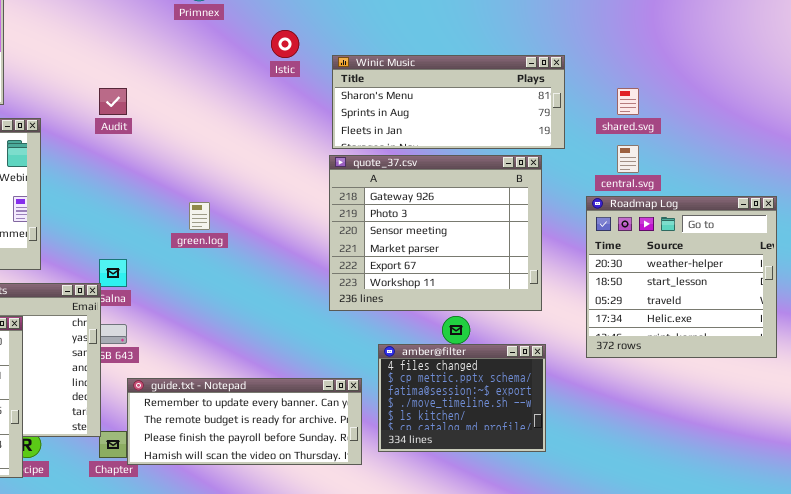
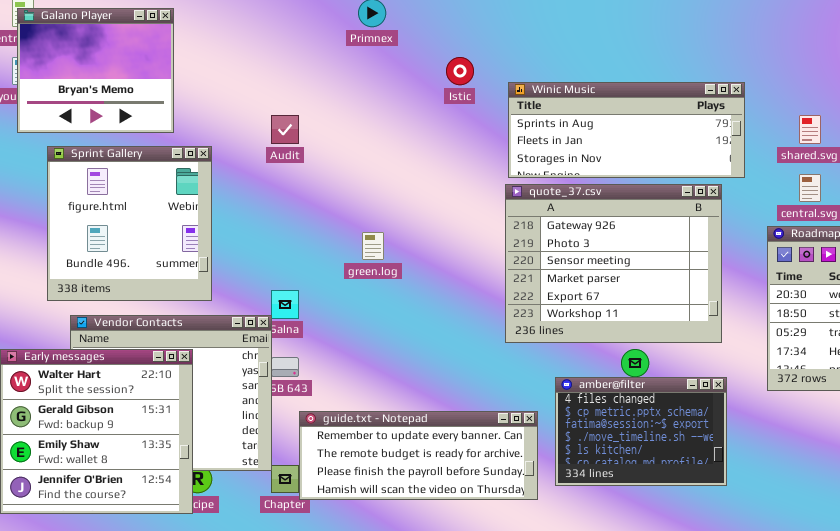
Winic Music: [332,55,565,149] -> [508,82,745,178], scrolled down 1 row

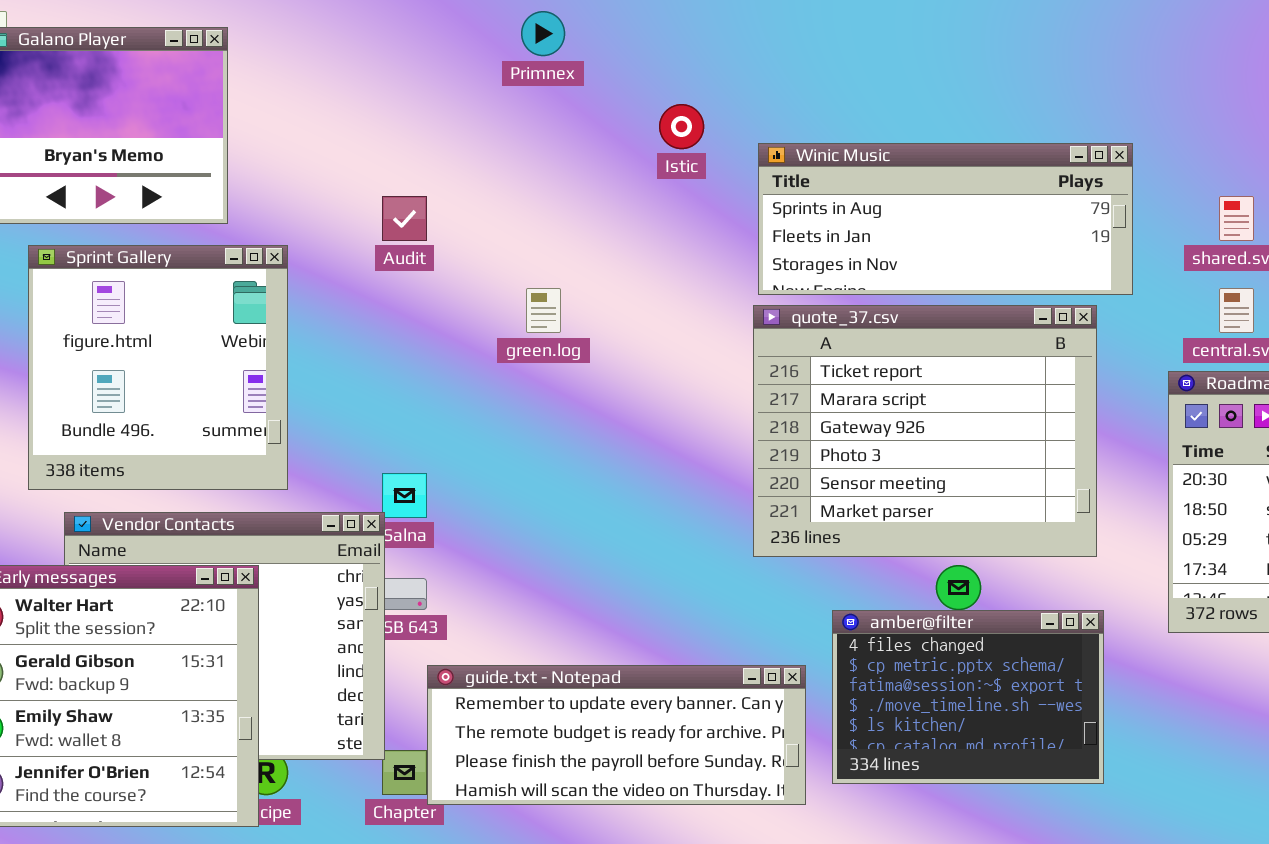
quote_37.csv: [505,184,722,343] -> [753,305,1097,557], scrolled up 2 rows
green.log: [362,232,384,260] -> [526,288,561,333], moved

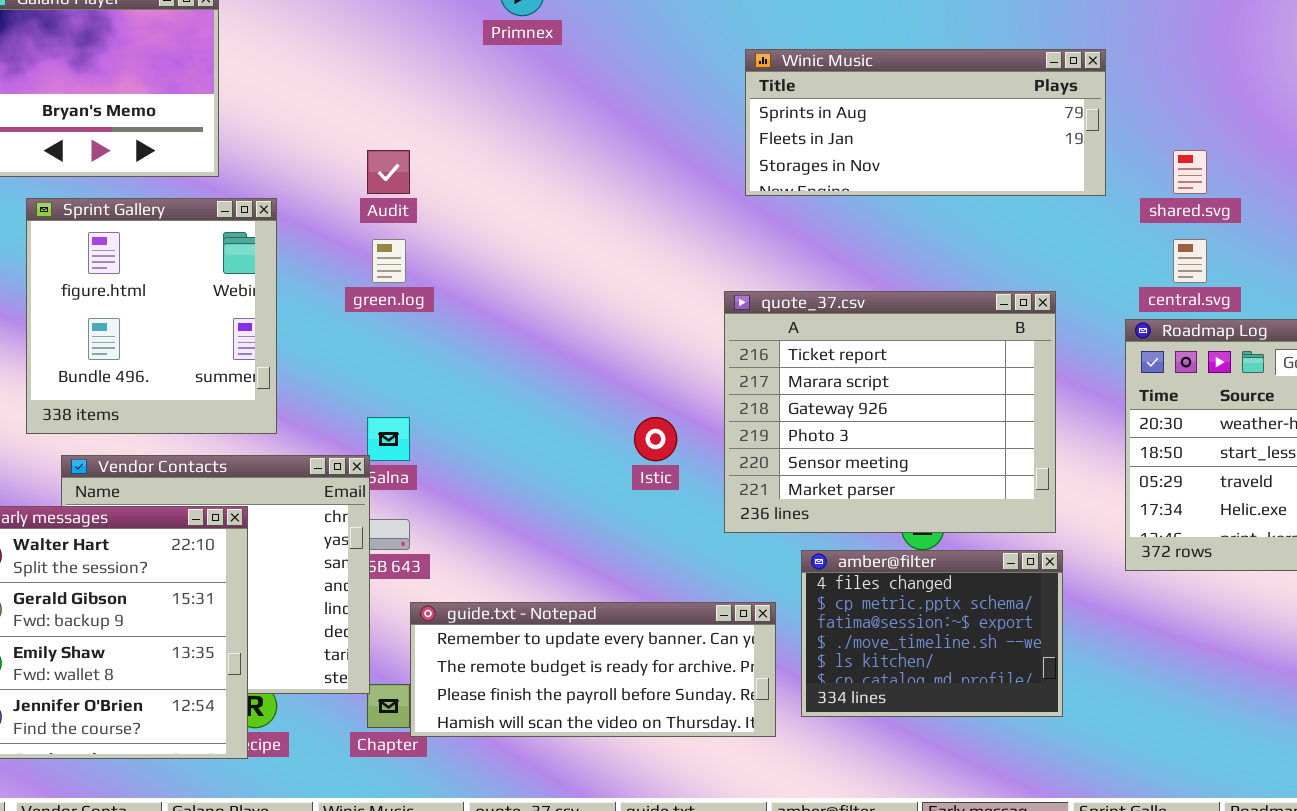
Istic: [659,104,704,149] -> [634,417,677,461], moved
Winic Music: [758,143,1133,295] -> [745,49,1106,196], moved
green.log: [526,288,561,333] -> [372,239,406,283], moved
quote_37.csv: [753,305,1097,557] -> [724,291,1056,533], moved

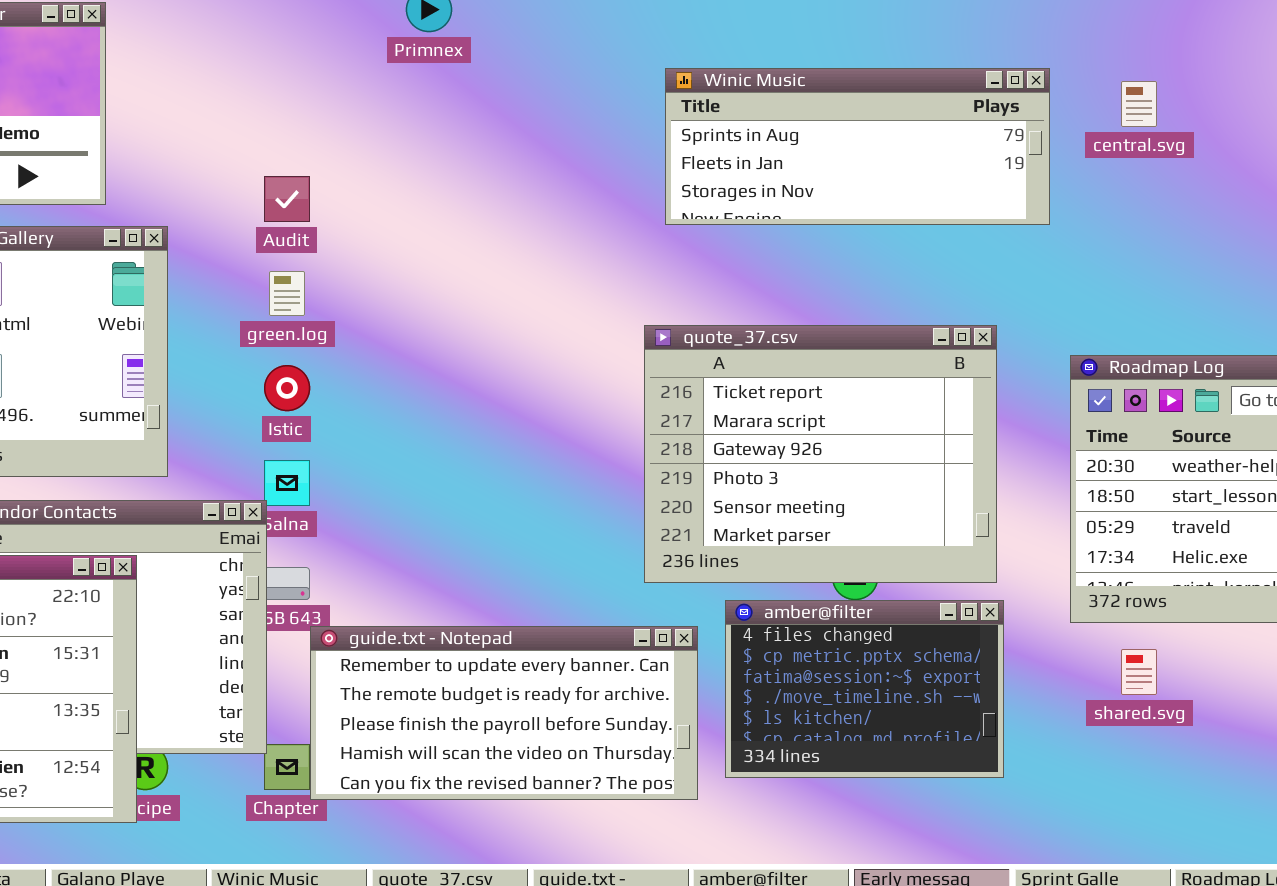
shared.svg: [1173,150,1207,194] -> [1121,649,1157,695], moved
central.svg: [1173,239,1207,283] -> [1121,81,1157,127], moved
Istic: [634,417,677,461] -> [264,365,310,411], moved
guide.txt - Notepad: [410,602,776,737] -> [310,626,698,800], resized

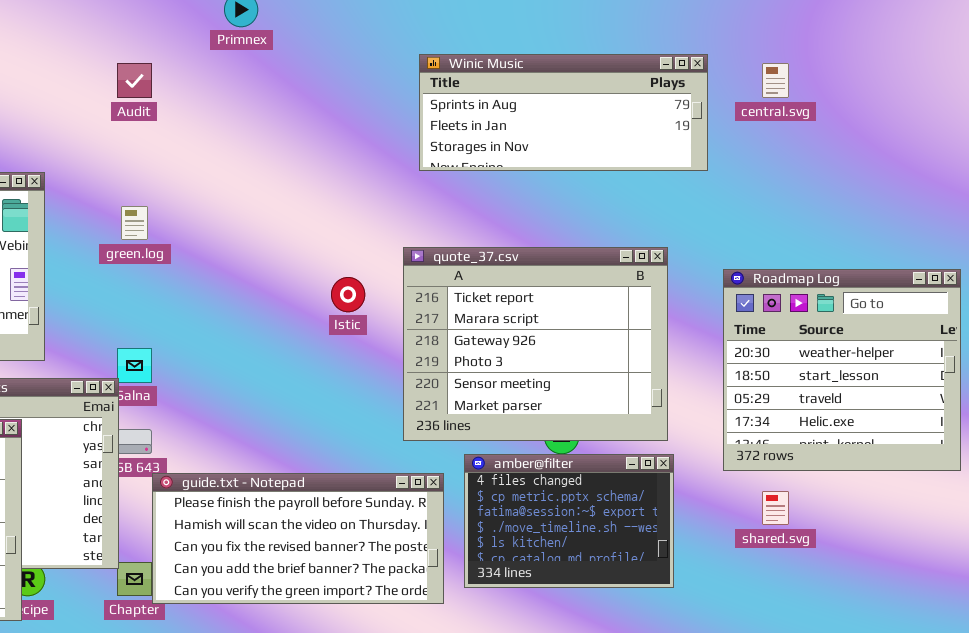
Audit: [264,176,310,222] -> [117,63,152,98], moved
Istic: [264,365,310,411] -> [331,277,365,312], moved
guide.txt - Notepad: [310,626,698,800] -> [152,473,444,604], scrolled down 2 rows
+ + + + + + +
YOUR OBJECTIVE: Go through the data, and copy each line in which the word "down" appears.

EXERCISE SOLUTION:
Winic Music: [332,55,565,149] -> [508,82,745,178], scrolled down 1 row
guide.txt - Notepad: [310,626,698,800] -> [152,473,444,604], scrolled down 2 rows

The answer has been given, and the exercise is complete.